- _WHAT IS REQUIRED_
For this exercise, return exactly the lines of the material below that begin at the one with "TEMP pin OUT: GP27 -> GP4" and stop after the one with "TEMP pin GND: GND -> none".

- _INPUT DATA_
::::

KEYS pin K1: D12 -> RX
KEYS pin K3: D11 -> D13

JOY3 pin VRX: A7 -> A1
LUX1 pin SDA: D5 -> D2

::::

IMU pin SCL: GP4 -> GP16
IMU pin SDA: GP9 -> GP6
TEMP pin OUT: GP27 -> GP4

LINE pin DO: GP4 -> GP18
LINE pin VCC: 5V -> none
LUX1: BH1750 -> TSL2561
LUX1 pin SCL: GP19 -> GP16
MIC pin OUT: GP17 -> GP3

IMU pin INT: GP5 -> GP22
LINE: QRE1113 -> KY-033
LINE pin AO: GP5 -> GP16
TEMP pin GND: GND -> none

::::

- _ANSWER BELOW_
TEMP pin OUT: GP27 -> GP4

LINE pin DO: GP4 -> GP18
LINE pin VCC: 5V -> none
LUX1: BH1750 -> TSL2561
LUX1 pin SCL: GP19 -> GP16
MIC pin OUT: GP17 -> GP3

IMU pin INT: GP5 -> GP22
LINE: QRE1113 -> KY-033
LINE pin AO: GP5 -> GP16
TEMP pin GND: GND -> none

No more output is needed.